→ **Source data**
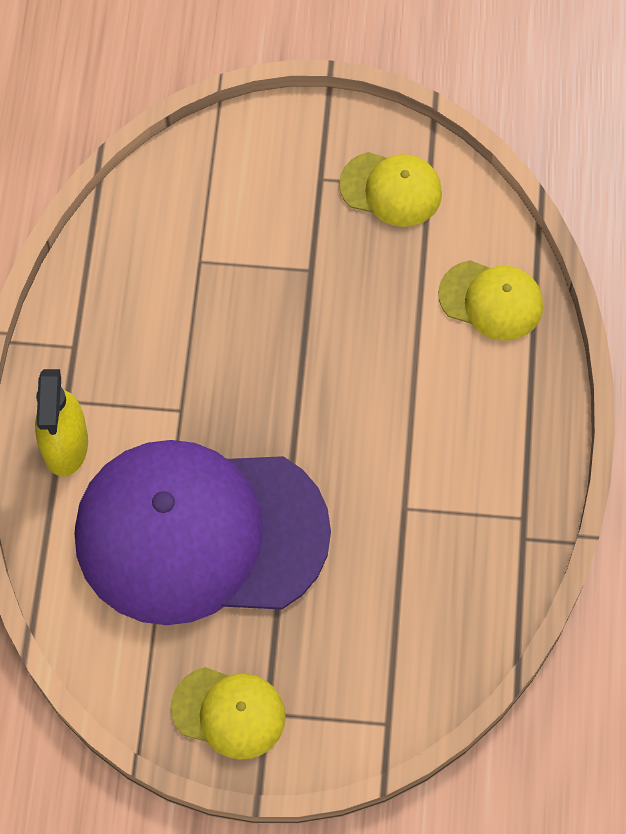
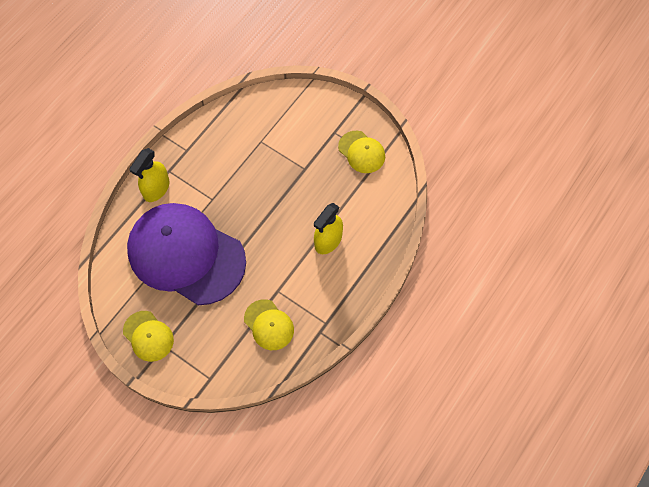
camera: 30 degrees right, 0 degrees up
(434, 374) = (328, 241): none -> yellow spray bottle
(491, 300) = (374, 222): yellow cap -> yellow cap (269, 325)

---

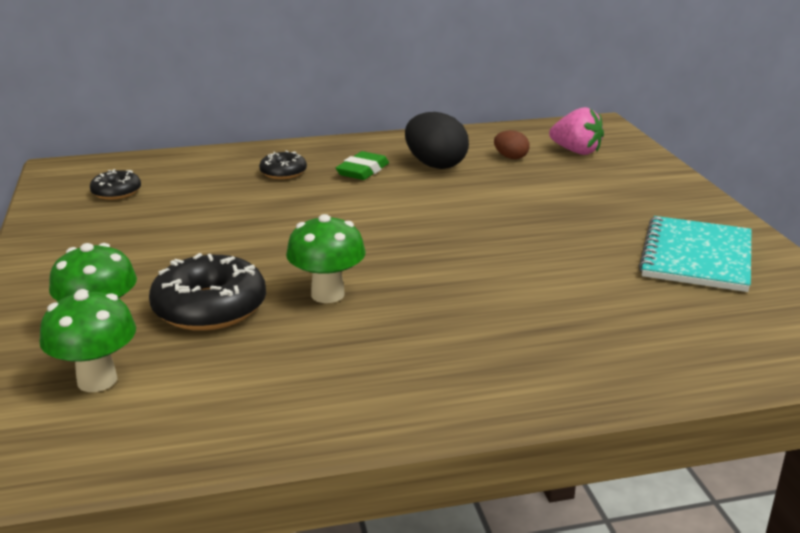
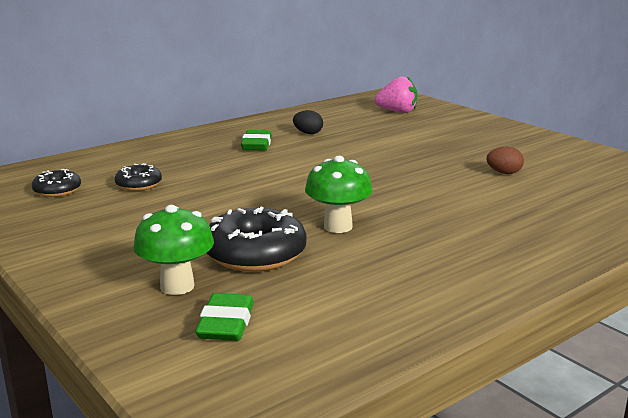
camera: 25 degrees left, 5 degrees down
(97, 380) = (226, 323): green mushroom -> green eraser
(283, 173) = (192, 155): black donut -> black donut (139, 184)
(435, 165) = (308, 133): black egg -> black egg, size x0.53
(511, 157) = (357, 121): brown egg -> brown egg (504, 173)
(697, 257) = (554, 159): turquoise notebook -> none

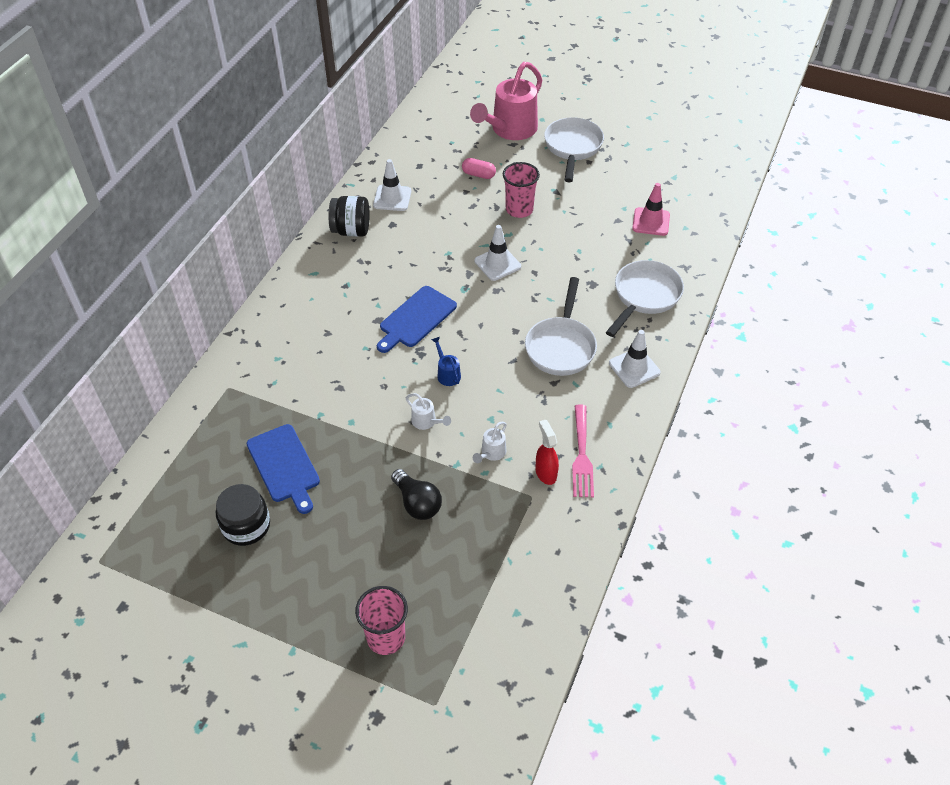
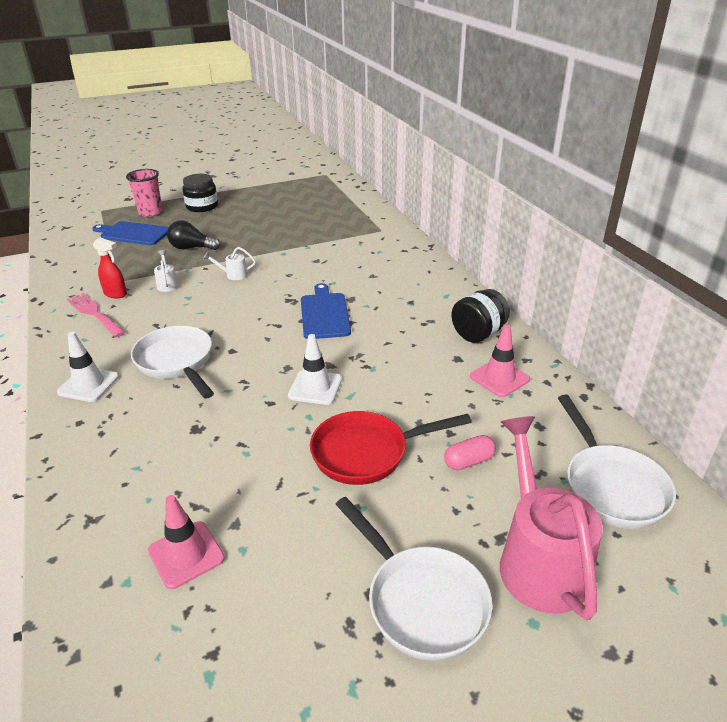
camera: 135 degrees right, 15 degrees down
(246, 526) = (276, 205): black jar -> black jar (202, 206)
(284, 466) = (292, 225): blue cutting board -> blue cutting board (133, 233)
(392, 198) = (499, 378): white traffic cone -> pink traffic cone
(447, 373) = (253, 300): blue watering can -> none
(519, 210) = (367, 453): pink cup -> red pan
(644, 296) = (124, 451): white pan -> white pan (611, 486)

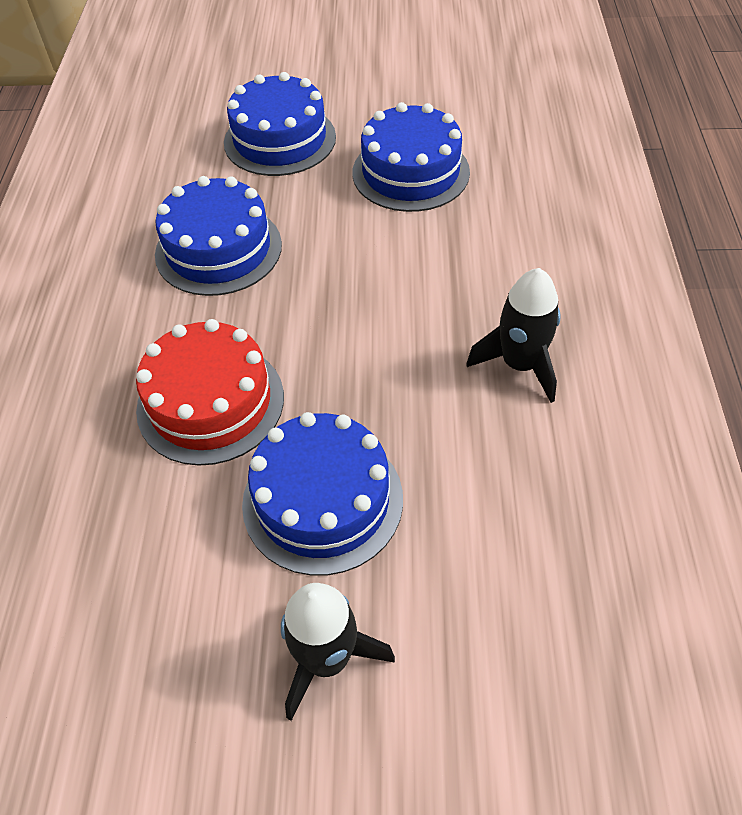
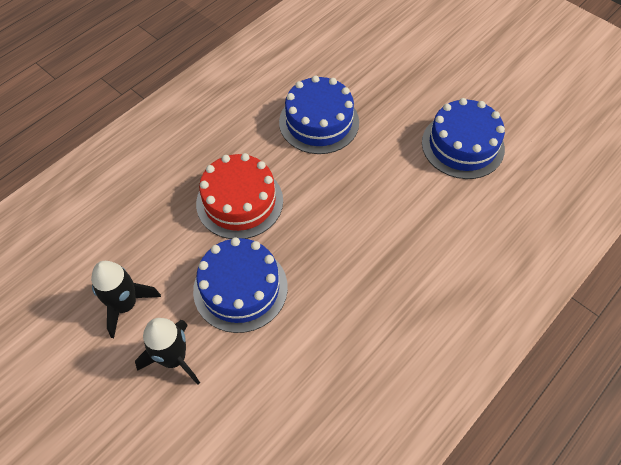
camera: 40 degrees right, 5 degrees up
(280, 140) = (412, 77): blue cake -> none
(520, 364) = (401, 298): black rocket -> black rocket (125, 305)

→ **Problem requirements**
Using the entries above, give back exactly the line containing "camera: 30 degrees right, 0 degrees up", the line containing "(491, 300) = (374, 222): yellow", and every line between them, and nothing else.

→ **Task result**
camera: 30 degrees right, 0 degrees up
(434, 374) = (328, 241): none -> yellow spray bottle
(491, 300) = (374, 222): yellow cap -> yellow cap (269, 325)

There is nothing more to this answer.